Before-and-after change data:
*** Block opens ***

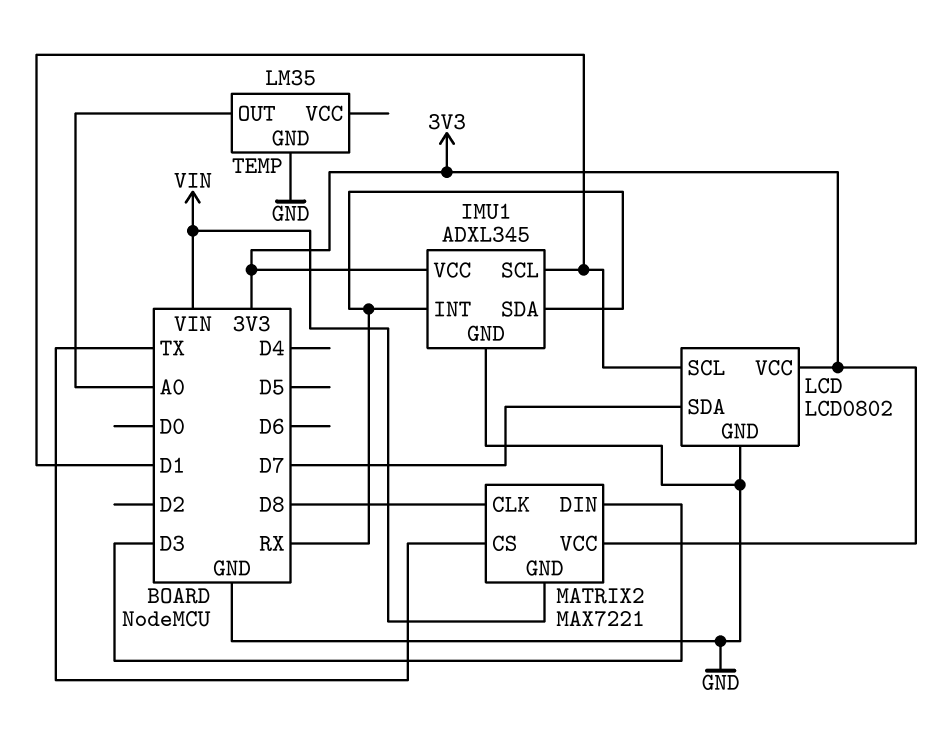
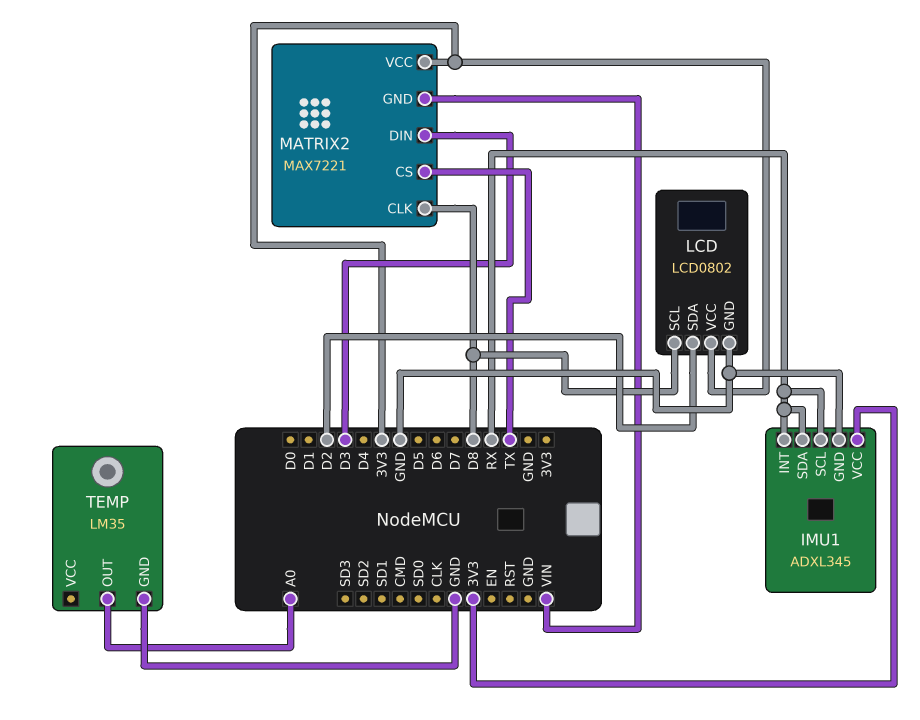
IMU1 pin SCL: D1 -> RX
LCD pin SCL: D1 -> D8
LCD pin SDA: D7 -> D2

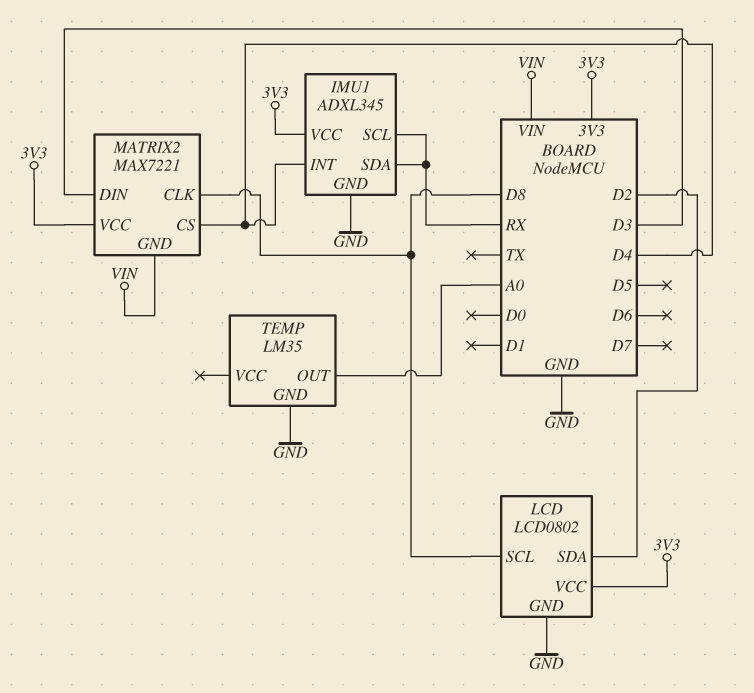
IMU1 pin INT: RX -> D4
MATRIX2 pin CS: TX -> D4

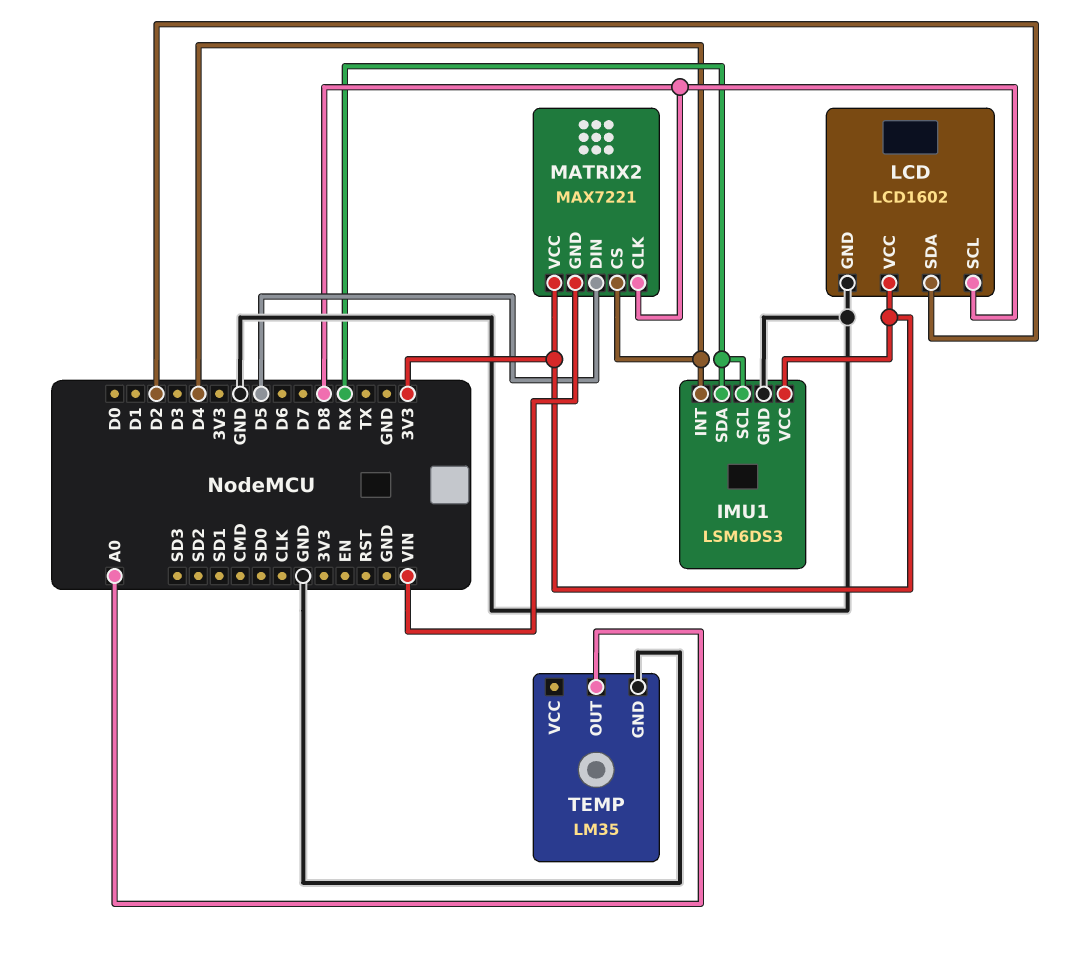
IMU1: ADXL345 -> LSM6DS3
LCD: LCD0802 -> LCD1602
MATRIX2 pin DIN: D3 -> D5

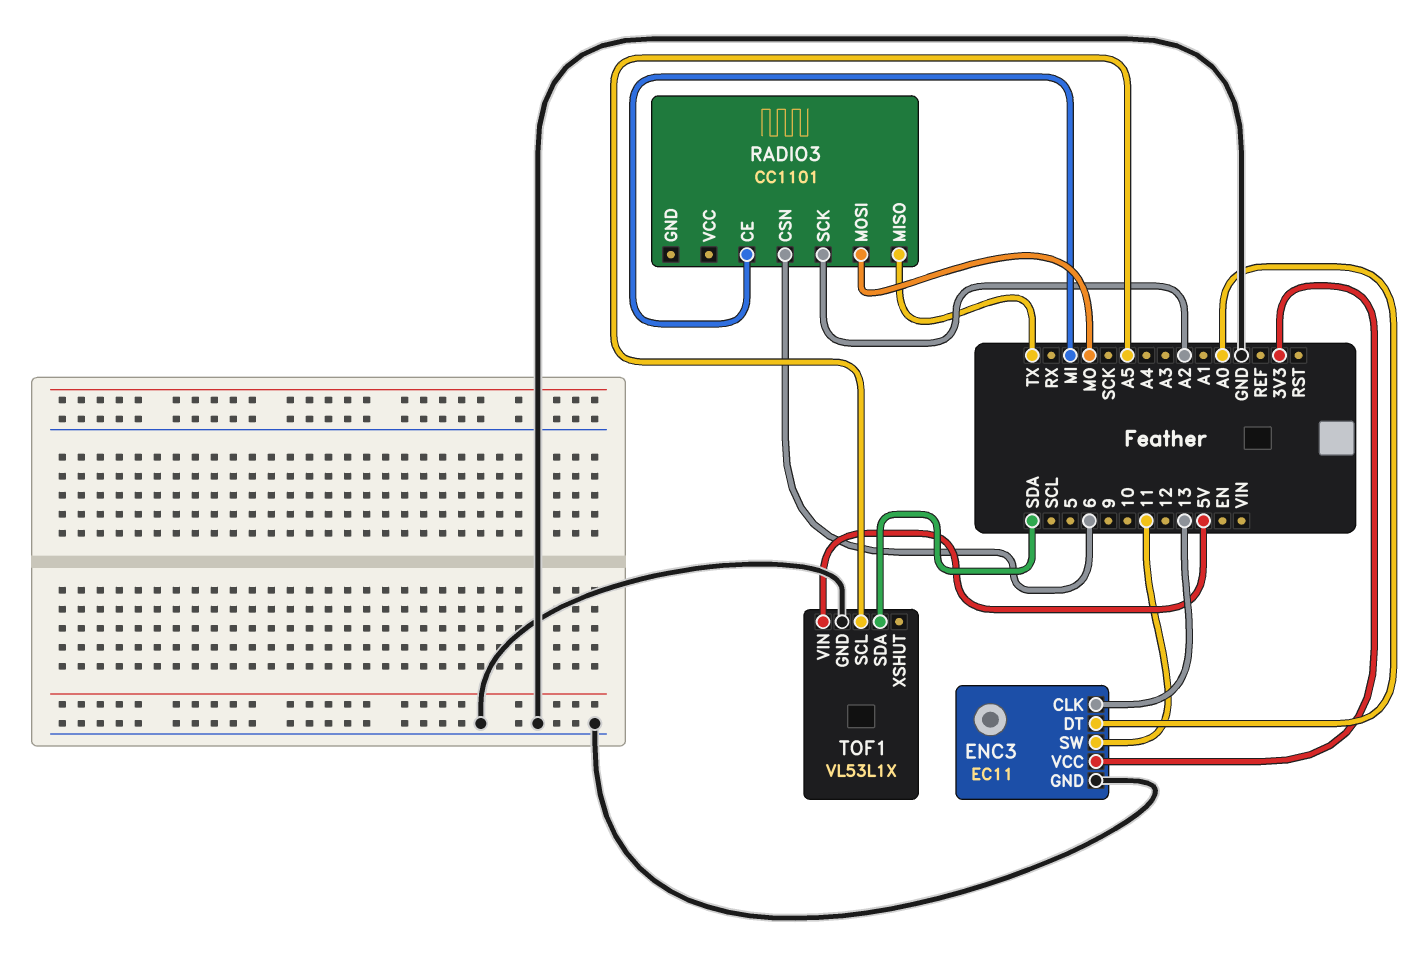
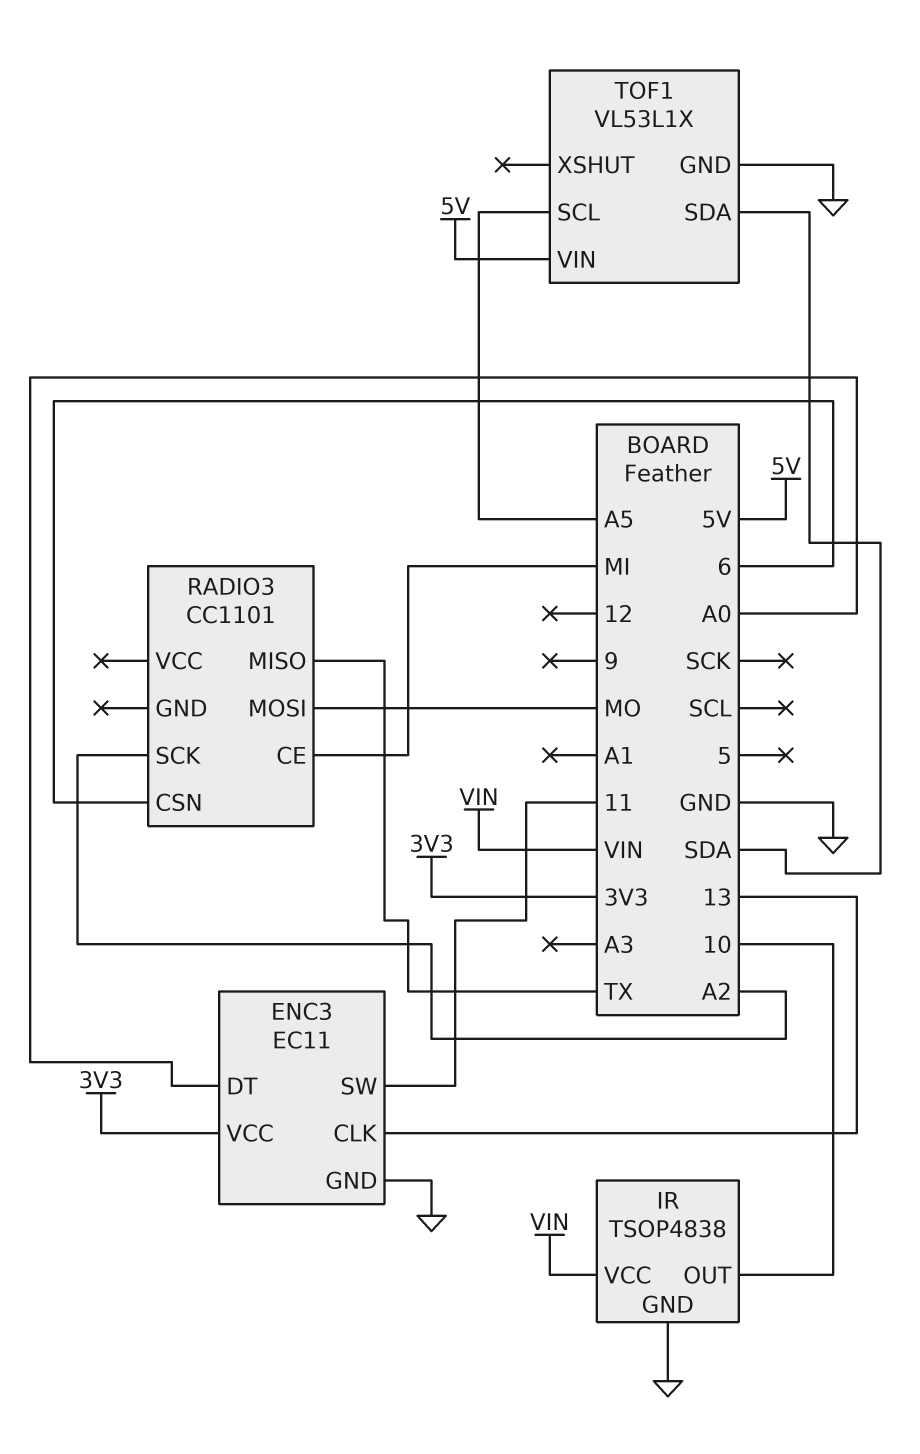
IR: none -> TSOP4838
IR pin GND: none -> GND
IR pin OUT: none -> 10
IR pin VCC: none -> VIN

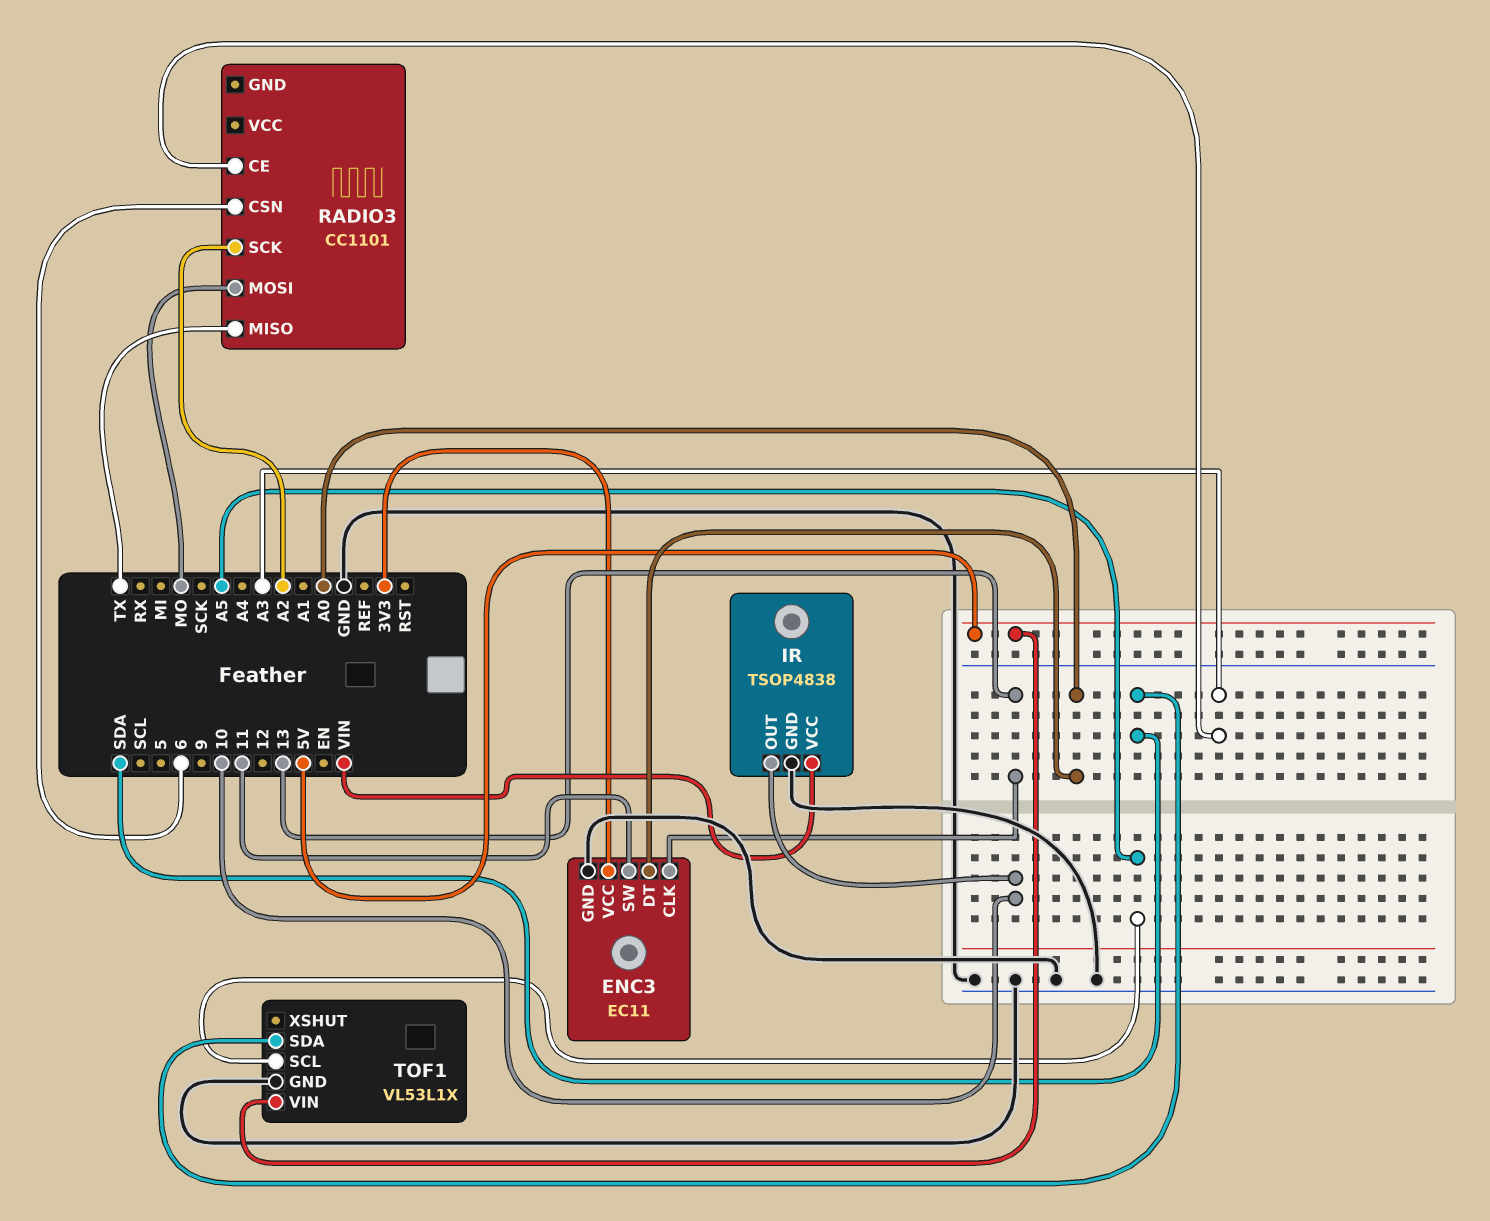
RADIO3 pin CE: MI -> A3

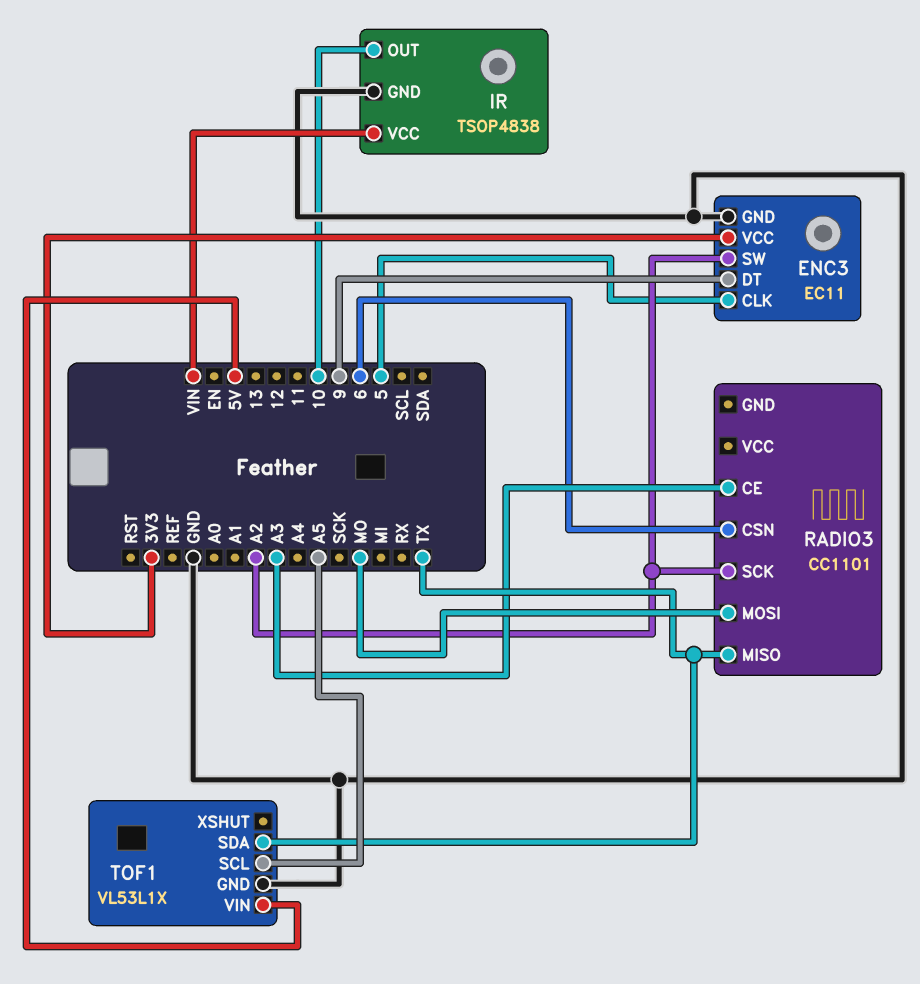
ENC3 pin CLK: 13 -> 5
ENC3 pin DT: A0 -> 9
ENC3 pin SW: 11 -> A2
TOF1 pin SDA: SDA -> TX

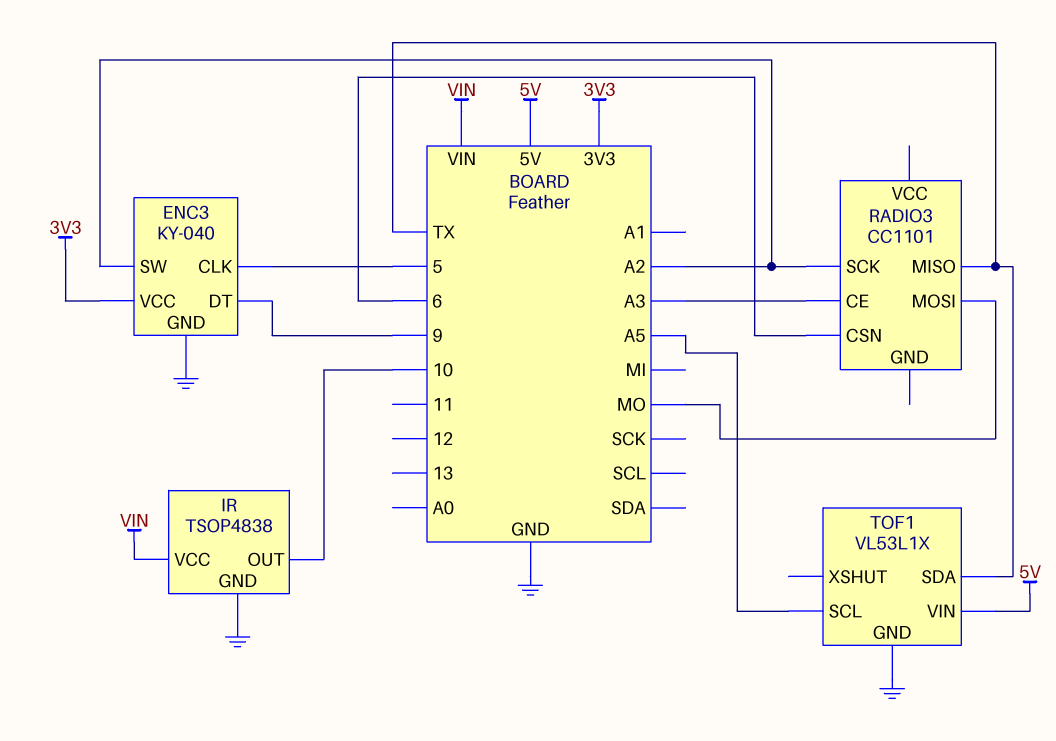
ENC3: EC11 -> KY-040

*** Block closes ***

- EXERCISE PROMPT
The copy you produce must match the entries above exactly, except that it has no pictures.

- OUTPUT OF THE EXERCISE
IMU1 pin SCL: D1 -> RX
LCD pin SCL: D1 -> D8
LCD pin SDA: D7 -> D2

IMU1 pin INT: RX -> D4
MATRIX2 pin CS: TX -> D4

IMU1: ADXL345 -> LSM6DS3
LCD: LCD0802 -> LCD1602
MATRIX2 pin DIN: D3 -> D5

IR: none -> TSOP4838
IR pin GND: none -> GND
IR pin OUT: none -> 10
IR pin VCC: none -> VIN

RADIO3 pin CE: MI -> A3

ENC3 pin CLK: 13 -> 5
ENC3 pin DT: A0 -> 9
ENC3 pin SW: 11 -> A2
TOF1 pin SDA: SDA -> TX

ENC3: EC11 -> KY-040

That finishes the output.